▶ [Available data]:
================================

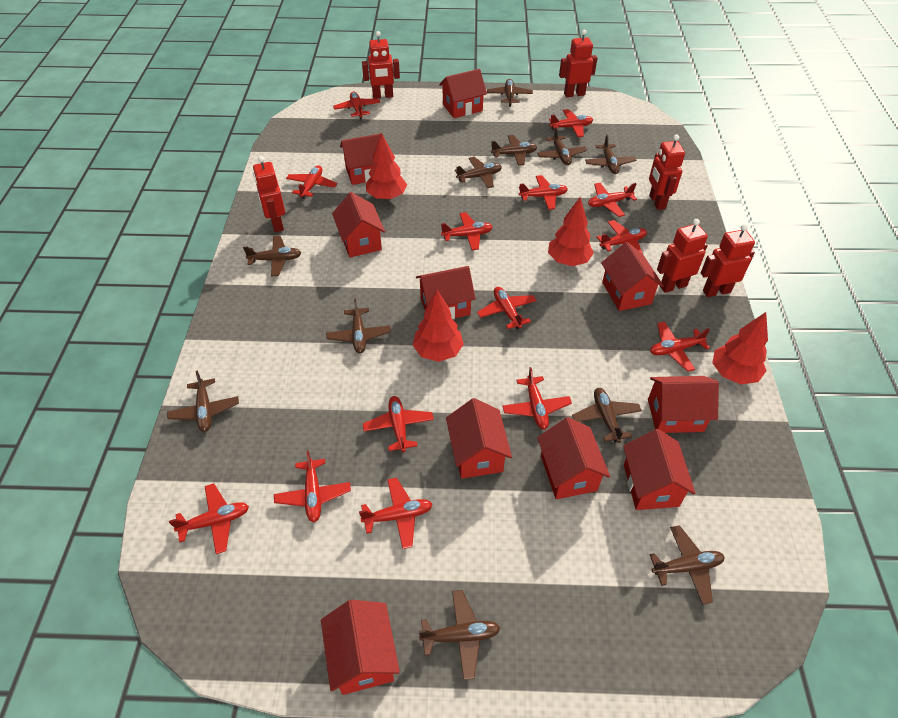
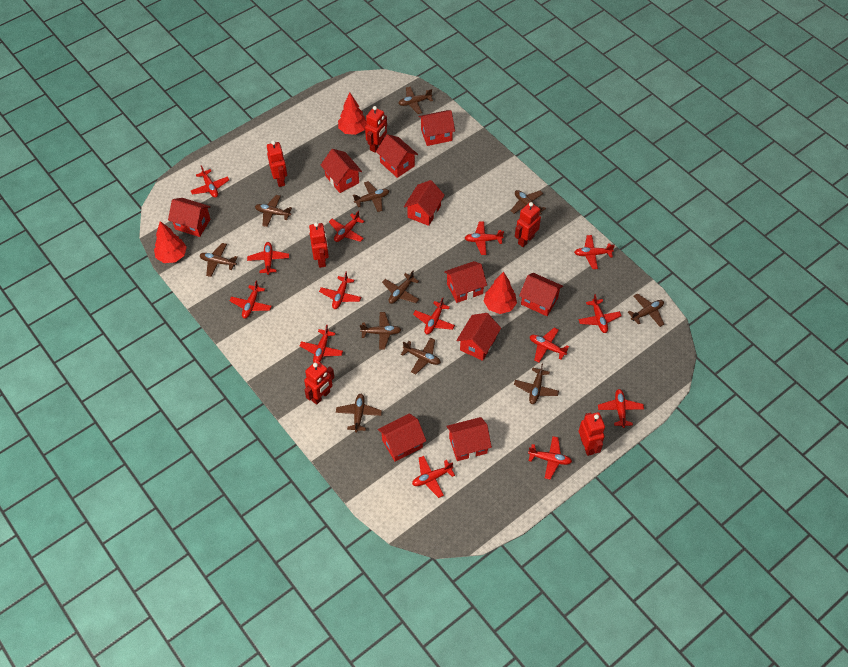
red tree: 4 -> 3

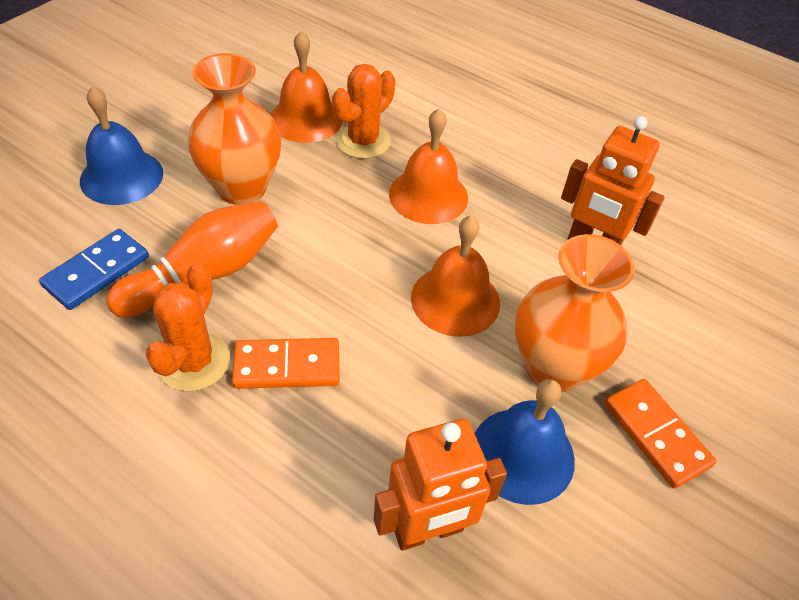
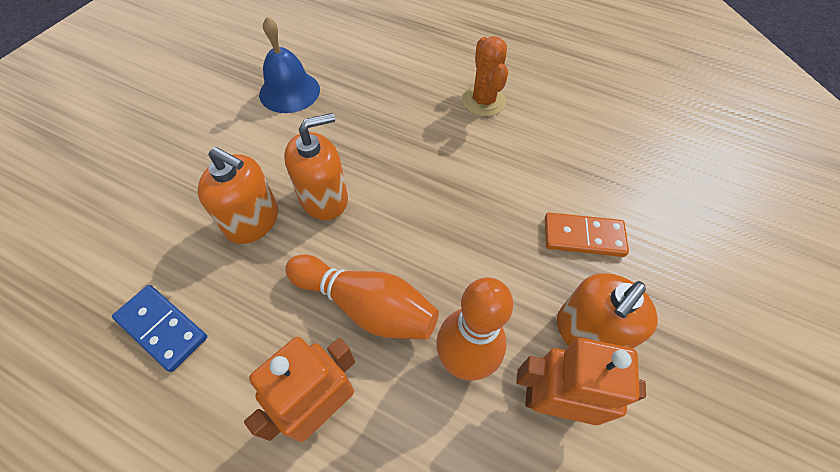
blue bell: 2 -> 1
orange bell: 3 -> 0
orange bowling pin: 1 -> 2
orange cactus: 2 -> 1
orange domino: 2 -> 1
orange soap dispenser: 0 -> 3
orange vase: 2 -> 0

================================

Only the pictures are to be left out; the rest of the material above should be printed verbatim.

▶ [Answer to this exercise]:
red tree: 4 -> 3

blue bell: 2 -> 1
orange bell: 3 -> 0
orange bowling pin: 1 -> 2
orange cactus: 2 -> 1
orange domino: 2 -> 1
orange soap dispenser: 0 -> 3
orange vase: 2 -> 0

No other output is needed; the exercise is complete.